### [DATA]
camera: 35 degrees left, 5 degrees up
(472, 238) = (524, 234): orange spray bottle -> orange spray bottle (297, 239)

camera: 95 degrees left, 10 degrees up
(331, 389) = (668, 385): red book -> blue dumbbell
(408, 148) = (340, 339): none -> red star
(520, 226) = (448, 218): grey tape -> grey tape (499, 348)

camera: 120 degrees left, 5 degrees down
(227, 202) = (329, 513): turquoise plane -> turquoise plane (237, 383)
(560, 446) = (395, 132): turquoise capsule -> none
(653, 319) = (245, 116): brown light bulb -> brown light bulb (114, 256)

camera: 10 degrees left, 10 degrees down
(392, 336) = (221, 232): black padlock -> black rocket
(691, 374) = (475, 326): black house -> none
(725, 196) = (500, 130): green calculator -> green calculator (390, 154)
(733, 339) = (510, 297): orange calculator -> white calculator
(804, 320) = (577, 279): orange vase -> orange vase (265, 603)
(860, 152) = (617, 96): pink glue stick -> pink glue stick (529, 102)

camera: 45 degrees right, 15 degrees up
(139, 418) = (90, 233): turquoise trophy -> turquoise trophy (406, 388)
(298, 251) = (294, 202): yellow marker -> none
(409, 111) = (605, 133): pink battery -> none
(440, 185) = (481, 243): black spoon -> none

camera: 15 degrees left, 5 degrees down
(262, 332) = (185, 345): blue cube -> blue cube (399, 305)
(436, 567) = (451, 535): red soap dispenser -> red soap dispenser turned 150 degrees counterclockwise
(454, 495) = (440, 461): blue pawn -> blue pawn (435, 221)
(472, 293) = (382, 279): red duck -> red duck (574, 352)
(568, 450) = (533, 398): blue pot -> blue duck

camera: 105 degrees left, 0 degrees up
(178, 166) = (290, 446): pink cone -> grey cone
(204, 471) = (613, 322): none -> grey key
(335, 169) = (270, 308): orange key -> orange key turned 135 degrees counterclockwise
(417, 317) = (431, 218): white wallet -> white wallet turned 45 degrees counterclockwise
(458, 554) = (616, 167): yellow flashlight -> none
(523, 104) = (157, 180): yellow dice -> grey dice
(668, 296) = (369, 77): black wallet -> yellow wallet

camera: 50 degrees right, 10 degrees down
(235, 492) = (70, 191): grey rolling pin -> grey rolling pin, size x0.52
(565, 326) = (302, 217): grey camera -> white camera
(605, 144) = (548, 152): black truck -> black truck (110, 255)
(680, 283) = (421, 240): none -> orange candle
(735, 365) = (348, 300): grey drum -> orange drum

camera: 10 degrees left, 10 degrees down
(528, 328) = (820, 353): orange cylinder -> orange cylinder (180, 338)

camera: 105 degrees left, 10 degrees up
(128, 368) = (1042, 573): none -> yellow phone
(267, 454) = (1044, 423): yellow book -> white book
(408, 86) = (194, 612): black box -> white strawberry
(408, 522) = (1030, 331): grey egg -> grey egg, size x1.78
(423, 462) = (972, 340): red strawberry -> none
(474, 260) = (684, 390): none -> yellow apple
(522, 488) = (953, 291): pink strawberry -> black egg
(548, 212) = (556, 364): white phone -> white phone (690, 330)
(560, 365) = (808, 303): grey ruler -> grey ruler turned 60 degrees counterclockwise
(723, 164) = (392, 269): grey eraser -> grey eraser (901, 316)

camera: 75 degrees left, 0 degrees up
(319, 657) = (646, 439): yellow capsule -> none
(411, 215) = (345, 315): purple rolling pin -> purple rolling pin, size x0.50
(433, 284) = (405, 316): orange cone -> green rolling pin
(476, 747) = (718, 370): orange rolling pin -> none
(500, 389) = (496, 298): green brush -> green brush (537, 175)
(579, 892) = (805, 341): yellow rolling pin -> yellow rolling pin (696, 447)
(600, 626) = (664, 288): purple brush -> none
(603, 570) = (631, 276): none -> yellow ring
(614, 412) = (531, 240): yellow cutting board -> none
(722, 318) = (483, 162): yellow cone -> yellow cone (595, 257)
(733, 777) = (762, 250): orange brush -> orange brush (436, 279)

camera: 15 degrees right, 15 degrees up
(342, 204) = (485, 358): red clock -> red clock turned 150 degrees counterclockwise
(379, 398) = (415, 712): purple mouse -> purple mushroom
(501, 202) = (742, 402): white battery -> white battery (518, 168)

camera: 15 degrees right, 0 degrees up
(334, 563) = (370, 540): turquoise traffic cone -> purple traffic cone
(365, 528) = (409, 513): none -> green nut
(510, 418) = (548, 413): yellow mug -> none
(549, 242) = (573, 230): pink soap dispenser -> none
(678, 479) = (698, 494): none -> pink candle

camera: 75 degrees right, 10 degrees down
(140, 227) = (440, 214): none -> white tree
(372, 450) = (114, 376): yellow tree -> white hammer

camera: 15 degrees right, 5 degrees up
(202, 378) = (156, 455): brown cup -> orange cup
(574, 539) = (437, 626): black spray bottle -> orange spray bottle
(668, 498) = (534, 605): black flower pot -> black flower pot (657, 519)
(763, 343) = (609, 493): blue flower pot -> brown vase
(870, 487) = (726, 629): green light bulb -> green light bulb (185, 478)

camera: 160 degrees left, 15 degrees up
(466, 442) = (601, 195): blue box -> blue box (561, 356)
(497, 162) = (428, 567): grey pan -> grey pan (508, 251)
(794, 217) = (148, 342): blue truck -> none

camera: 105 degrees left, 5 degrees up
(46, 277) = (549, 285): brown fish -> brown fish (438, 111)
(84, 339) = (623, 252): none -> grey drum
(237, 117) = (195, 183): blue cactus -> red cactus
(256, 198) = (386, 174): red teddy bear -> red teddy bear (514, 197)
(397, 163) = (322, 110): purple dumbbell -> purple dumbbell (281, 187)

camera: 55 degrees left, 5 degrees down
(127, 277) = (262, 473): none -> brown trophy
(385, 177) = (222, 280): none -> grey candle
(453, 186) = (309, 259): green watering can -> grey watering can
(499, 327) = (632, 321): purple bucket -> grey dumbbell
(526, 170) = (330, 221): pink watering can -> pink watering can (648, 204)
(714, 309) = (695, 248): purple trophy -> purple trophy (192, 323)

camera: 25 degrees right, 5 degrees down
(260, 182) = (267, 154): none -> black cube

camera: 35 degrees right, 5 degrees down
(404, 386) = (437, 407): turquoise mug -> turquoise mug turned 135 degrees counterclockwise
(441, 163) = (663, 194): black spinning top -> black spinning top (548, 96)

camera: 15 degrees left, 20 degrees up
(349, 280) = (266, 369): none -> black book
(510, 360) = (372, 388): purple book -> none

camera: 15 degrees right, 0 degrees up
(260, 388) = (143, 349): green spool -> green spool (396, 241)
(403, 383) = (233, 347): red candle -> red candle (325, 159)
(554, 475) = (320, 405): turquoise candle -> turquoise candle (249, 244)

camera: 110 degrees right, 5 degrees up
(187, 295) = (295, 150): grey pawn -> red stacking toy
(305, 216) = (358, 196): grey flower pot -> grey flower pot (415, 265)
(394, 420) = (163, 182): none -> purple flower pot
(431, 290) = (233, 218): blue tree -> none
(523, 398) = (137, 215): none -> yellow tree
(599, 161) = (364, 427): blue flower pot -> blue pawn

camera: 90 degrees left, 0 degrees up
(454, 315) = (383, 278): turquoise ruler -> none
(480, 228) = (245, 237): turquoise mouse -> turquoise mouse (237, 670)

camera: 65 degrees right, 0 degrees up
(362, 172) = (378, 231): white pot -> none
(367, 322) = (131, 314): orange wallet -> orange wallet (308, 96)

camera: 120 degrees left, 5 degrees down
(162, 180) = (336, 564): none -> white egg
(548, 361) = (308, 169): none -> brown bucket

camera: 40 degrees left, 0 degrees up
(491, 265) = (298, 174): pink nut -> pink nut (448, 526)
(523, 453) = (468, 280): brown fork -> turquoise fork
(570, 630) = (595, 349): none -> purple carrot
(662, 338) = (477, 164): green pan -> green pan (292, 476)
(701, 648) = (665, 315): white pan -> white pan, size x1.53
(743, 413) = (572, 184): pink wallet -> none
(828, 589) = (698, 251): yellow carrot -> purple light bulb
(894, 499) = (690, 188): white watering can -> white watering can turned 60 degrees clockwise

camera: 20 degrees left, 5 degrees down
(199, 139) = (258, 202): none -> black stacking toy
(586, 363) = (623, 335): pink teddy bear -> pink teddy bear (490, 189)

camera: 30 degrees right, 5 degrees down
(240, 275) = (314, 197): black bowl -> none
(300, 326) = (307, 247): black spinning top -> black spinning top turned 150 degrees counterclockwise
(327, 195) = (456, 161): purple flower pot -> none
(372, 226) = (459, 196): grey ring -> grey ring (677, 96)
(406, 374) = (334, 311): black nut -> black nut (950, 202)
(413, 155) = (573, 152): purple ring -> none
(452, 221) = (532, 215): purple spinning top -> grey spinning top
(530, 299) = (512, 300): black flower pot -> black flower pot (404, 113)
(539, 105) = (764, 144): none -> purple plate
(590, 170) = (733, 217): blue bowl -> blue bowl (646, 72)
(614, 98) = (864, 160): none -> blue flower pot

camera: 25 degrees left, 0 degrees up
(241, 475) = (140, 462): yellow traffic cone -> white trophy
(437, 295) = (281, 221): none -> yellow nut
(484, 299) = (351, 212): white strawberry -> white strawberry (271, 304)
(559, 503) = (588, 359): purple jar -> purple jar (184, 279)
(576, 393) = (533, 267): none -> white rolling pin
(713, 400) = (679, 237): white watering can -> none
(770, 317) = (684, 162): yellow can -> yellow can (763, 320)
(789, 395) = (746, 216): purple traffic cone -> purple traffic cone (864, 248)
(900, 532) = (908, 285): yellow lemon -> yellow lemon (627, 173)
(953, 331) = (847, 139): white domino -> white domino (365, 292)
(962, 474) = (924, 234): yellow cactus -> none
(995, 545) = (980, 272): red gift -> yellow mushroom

### [EXERCISE]
An exact copy of the lines above between the line holding "(372, 450) = (114, 376): yellow" and the line holding "(574, 539) = (437, 626): black", inclusive, is the whole answer.

### [EXERCISE ANSWER]
(372, 450) = (114, 376): yellow tree -> white hammer

camera: 15 degrees right, 5 degrees up
(202, 378) = (156, 455): brown cup -> orange cup
(574, 539) = (437, 626): black spray bottle -> orange spray bottle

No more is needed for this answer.